### DATASET EXCERPTS
------------------------

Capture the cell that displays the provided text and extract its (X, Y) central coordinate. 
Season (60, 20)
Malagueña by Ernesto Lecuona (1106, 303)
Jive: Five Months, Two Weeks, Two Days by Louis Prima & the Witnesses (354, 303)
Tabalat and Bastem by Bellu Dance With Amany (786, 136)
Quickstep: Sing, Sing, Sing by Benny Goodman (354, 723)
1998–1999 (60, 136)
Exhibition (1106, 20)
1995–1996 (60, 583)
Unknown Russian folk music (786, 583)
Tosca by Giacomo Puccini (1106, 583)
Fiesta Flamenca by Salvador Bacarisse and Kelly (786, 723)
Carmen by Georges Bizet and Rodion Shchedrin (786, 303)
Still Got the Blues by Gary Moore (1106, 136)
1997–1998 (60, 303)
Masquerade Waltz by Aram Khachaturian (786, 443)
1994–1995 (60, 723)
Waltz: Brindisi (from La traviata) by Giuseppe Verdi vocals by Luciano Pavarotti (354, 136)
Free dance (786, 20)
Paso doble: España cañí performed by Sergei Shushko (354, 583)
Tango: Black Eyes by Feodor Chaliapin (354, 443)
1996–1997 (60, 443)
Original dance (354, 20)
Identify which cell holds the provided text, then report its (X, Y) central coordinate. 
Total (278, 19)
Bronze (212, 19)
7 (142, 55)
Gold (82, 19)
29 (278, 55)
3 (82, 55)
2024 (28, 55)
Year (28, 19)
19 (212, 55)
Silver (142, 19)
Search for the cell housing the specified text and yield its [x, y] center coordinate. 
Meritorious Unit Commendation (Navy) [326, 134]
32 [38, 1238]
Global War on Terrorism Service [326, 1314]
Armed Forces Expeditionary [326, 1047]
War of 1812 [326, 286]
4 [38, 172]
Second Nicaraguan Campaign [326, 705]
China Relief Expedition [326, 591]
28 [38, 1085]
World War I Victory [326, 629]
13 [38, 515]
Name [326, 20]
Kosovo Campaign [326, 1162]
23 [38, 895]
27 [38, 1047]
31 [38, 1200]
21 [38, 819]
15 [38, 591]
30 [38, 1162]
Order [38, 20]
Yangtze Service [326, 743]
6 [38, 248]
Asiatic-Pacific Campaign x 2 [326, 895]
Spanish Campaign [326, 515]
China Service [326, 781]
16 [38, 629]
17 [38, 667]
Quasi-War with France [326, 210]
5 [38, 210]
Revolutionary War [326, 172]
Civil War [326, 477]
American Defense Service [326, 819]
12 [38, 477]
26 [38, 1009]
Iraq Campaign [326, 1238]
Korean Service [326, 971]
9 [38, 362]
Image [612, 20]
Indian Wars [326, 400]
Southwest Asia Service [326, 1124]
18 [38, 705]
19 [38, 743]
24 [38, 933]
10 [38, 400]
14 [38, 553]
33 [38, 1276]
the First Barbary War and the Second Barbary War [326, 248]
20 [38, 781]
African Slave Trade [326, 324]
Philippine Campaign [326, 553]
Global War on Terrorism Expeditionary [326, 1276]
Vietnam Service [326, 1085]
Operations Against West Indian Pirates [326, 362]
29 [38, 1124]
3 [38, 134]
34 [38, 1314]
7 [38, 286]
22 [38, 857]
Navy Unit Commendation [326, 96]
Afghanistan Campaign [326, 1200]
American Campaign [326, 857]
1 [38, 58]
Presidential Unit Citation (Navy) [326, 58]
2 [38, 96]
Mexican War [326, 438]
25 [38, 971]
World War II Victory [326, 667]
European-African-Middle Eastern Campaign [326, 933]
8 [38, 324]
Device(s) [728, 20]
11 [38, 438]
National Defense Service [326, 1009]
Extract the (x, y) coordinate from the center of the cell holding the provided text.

------------------------

### GOAL OF THE EXERCISE
How many lines in the entries above contain the string "African"? Reply with the number alone.

### RESULT
2